Scene comparison data:

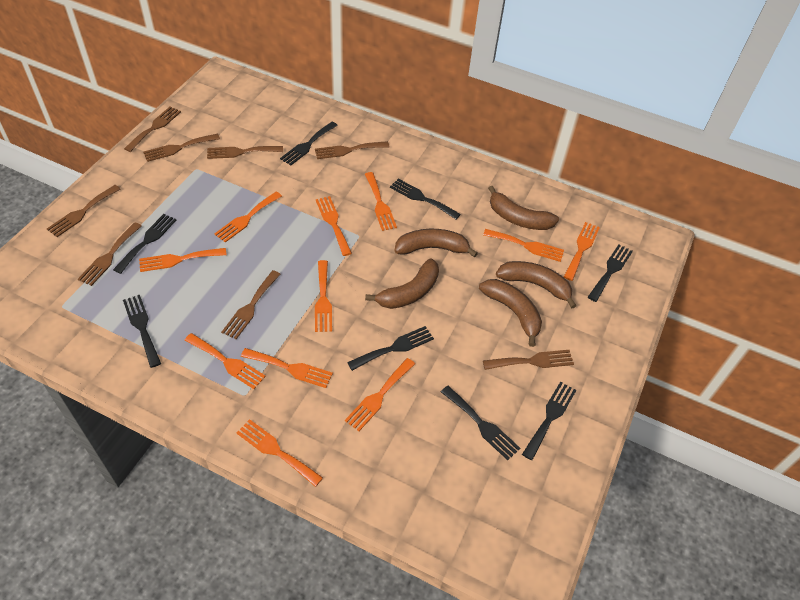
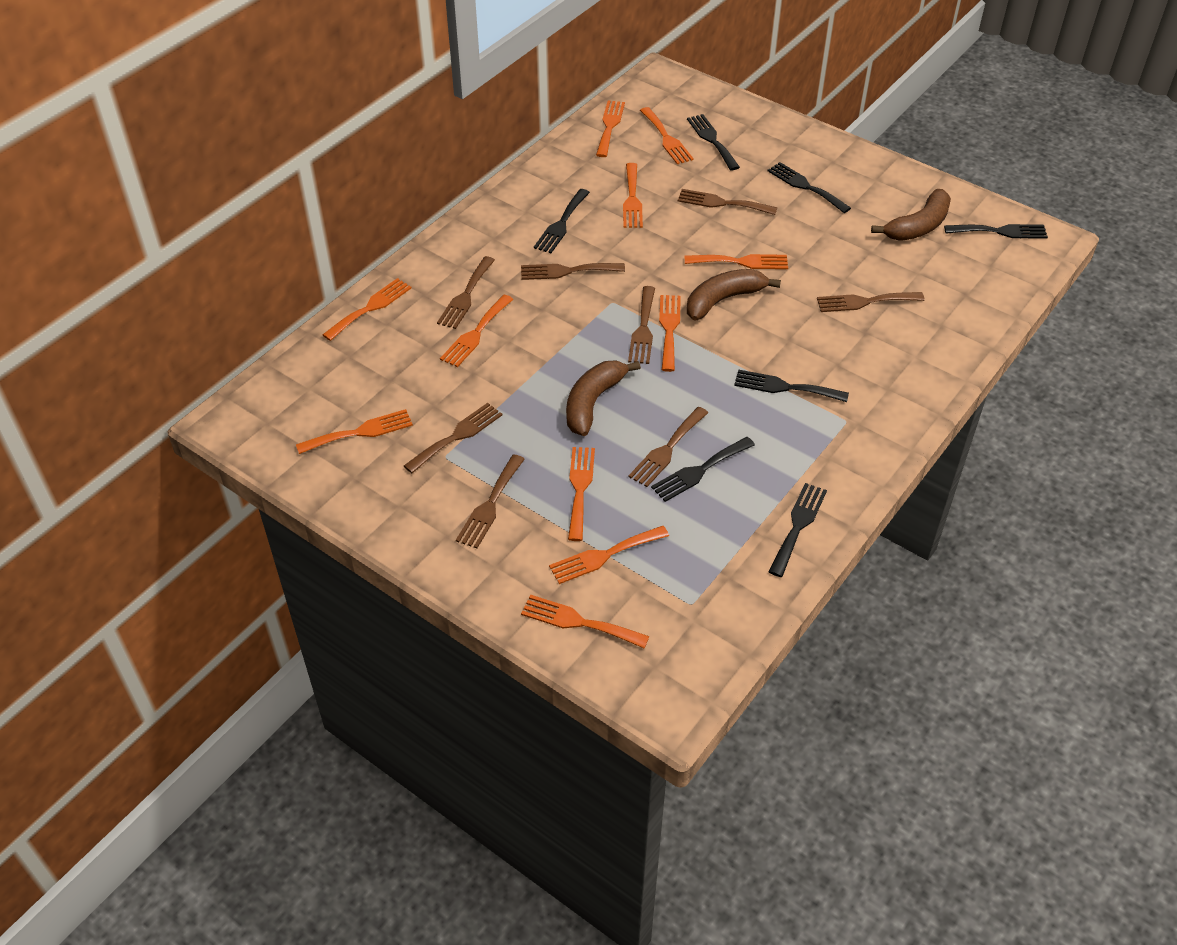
black fork: 8 -> 7
brown banana: 5 -> 3

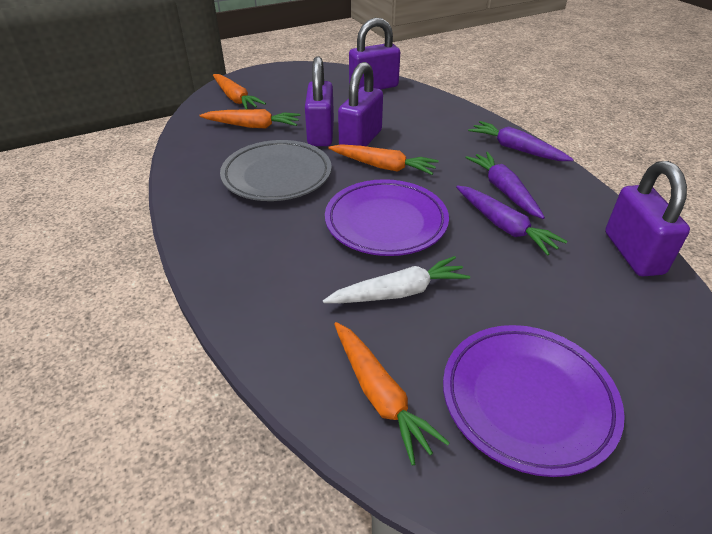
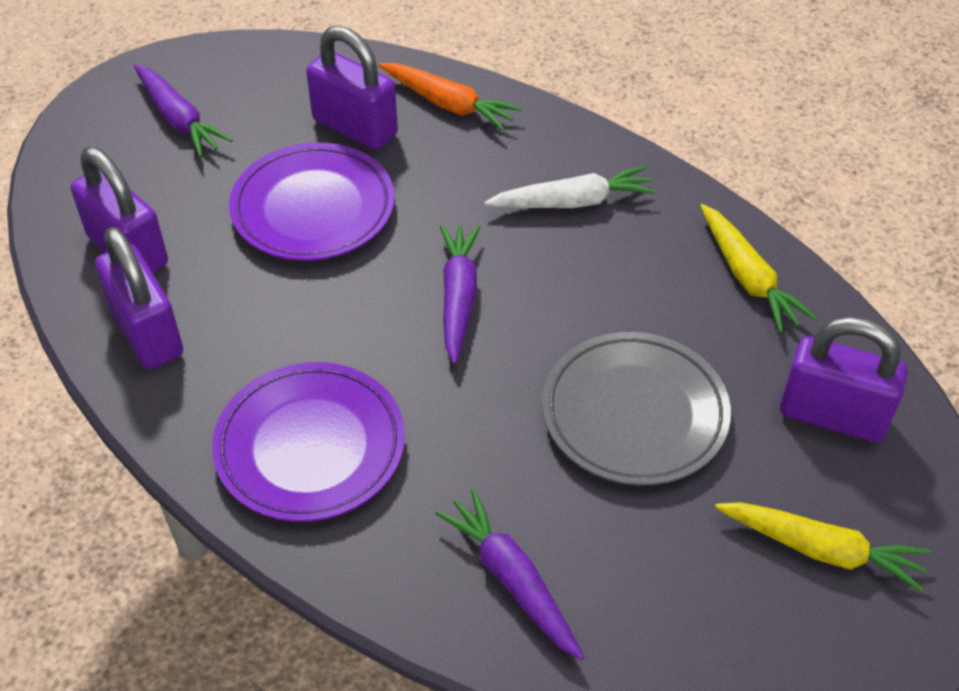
orange carrot: 4 -> 1
yellow carrot: 0 -> 2

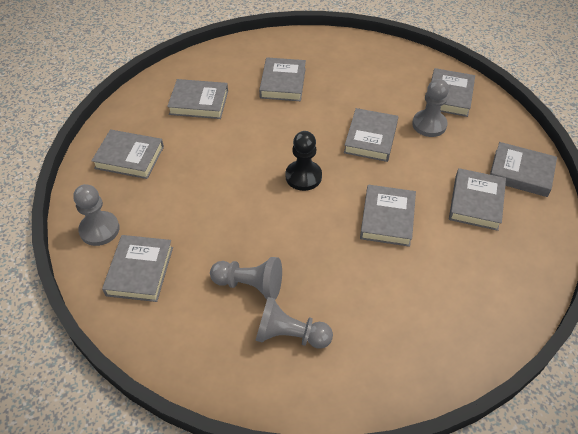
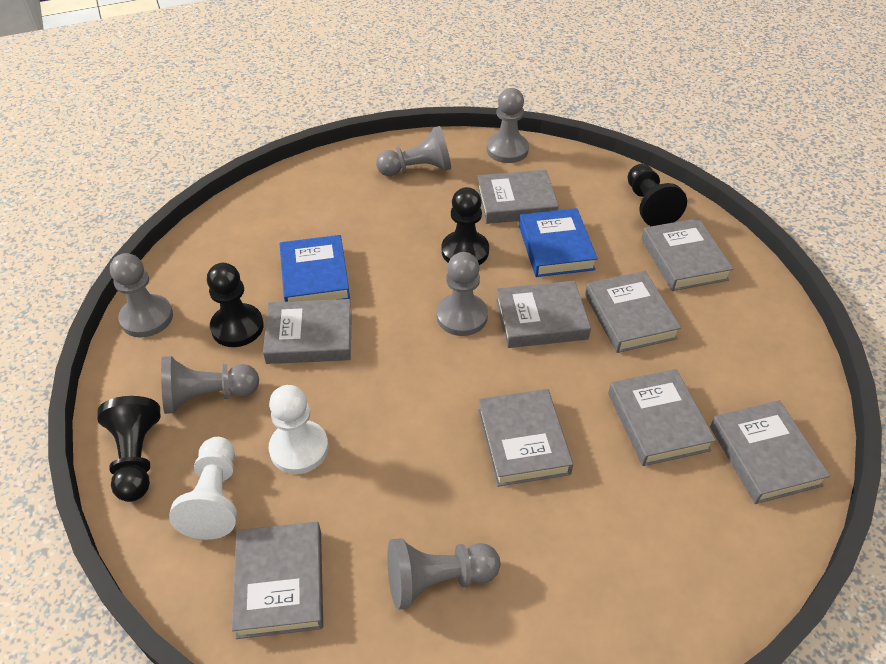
black pawn: 1 -> 4
blue book: 0 -> 2
grey pawn: 4 -> 6
white pawn: 0 -> 2

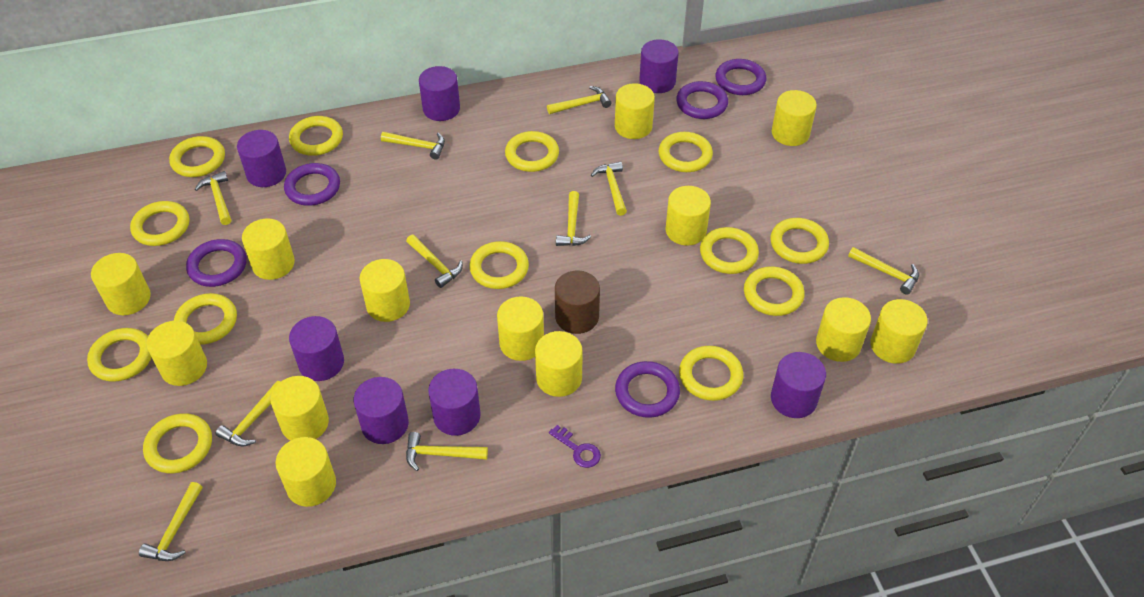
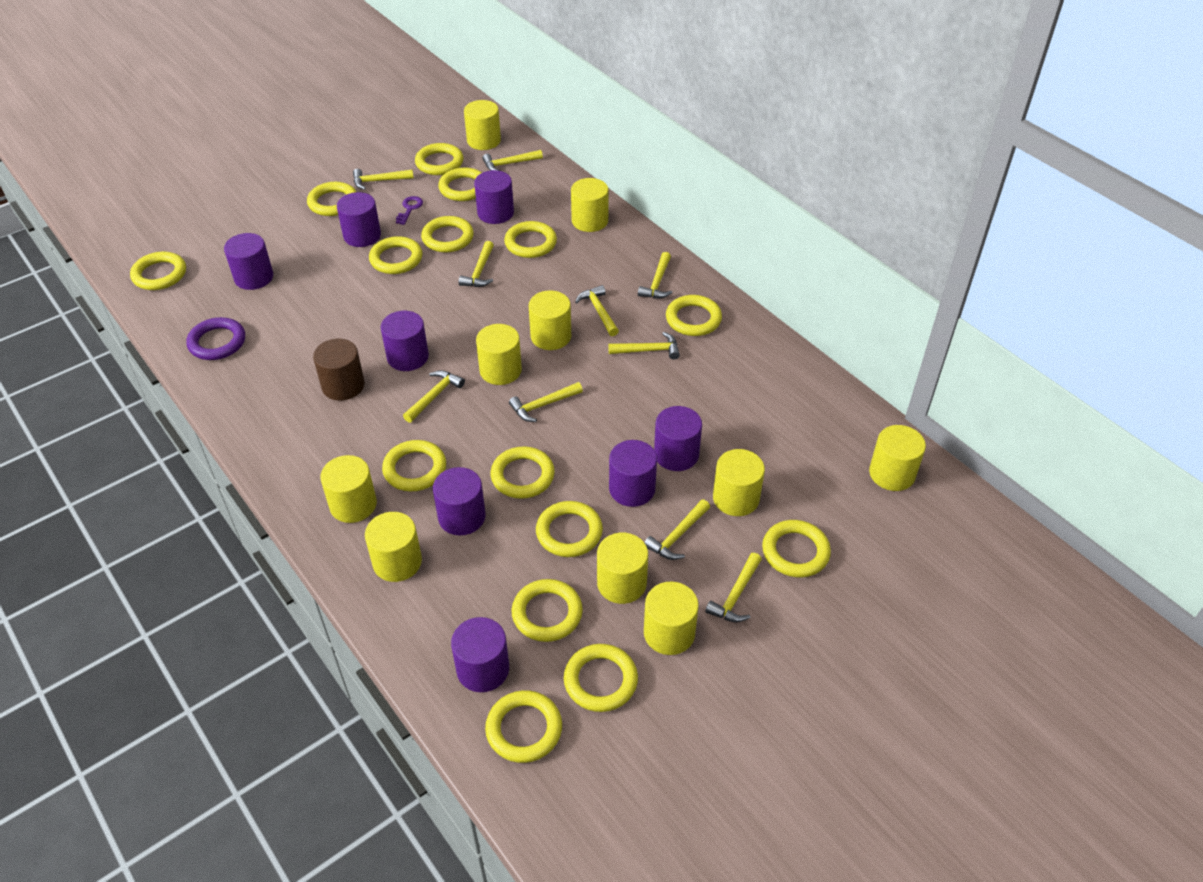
purple cylinder: 7 -> 8
purple ring: 5 -> 1
yellow cylinder: 13 -> 10
yellow ring: 13 -> 15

Prompt:
Copy exactly the lines from the line containing "grey pawn: 4 -> 6" through the last line of the records, both included, and omit every picture.

Your response:
grey pawn: 4 -> 6
white pawn: 0 -> 2

purple cylinder: 7 -> 8
purple ring: 5 -> 1
yellow cylinder: 13 -> 10
yellow ring: 13 -> 15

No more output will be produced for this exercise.